What to work on ->
Reproduce word for word the rows below, starting at the line that contains "coordinates (534, 380)." and ending at the line that contains "Locate an element on the screen. the".

Material for the task ->
- - - - -
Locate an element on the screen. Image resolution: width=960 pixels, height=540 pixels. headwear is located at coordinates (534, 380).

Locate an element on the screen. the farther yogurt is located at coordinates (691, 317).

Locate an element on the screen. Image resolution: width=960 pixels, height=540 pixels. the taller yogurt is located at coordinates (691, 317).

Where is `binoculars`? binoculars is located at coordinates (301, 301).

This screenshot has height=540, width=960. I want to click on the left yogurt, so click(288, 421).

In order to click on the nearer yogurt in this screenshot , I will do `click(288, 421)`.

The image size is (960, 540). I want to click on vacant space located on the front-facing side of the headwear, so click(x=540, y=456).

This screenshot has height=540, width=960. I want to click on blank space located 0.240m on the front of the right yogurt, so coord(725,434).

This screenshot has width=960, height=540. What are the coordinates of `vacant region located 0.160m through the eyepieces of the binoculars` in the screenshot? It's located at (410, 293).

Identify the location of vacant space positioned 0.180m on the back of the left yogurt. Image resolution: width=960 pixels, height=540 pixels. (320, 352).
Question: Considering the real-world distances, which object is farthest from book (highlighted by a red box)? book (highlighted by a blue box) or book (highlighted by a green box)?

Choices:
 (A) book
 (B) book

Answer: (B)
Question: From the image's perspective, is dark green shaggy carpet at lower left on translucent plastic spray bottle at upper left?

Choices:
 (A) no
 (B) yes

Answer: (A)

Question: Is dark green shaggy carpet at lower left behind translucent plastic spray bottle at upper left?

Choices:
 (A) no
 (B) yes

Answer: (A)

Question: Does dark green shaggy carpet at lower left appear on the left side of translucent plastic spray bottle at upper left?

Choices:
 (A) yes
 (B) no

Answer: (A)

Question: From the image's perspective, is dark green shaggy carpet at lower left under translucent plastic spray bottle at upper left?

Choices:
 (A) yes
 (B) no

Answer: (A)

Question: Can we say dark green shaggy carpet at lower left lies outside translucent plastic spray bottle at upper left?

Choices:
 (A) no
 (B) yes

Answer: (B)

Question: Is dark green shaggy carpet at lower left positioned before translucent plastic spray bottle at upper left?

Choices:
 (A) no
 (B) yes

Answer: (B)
- - - - -
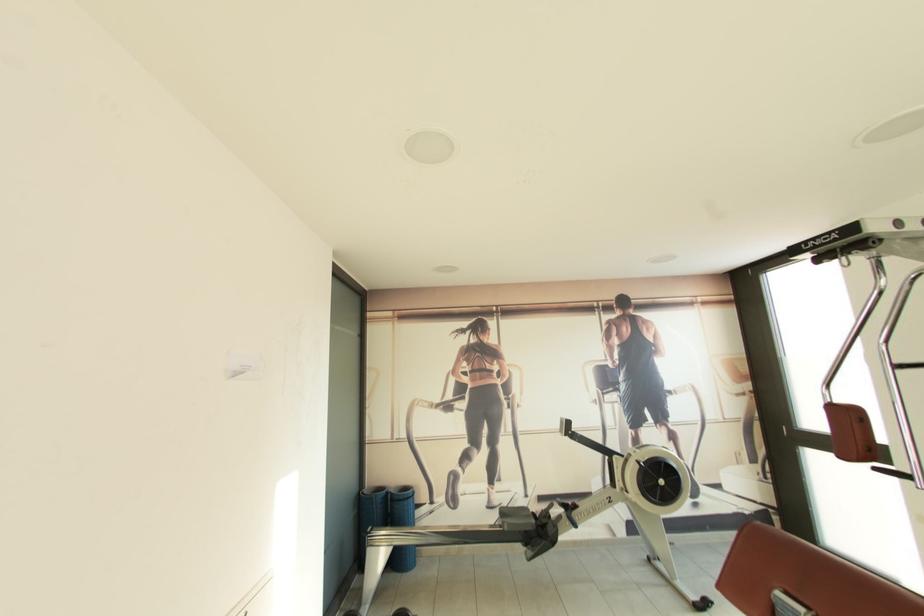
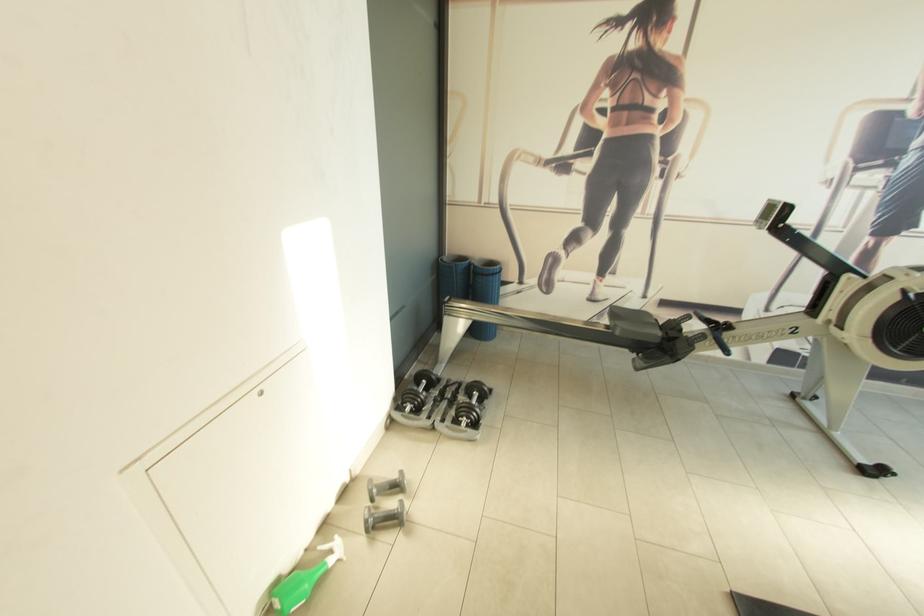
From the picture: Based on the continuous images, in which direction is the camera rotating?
- - - - -
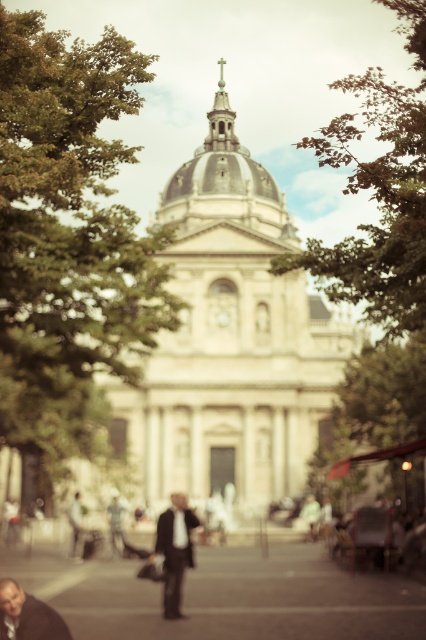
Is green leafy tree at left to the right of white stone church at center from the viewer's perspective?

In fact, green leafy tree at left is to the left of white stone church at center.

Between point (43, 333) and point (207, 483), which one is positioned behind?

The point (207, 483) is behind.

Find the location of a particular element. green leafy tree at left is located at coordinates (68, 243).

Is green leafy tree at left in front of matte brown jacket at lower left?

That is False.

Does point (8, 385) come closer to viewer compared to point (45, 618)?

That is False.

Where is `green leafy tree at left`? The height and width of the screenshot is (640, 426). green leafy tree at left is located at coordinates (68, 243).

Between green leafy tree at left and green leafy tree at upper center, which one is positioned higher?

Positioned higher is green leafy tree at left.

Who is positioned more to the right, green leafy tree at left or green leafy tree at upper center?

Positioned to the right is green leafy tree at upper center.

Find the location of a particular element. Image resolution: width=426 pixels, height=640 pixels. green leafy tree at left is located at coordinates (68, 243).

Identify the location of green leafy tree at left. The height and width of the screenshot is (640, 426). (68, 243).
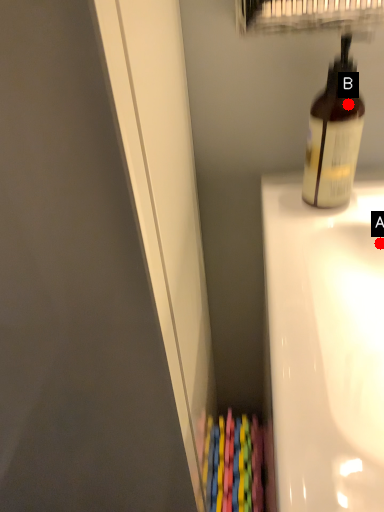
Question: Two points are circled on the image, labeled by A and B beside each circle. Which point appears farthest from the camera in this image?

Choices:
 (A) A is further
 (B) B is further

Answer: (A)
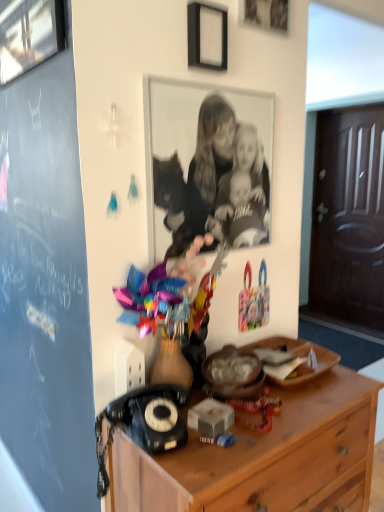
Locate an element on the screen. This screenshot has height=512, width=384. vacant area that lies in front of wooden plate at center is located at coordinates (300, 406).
- - - - -
Written reply ->
Locate an element on the screen. Image resolution: width=960 pixels, height=540 pixels. headwear is located at coordinates (534, 380).

Locate an element on the screen. the farther yogurt is located at coordinates (691, 317).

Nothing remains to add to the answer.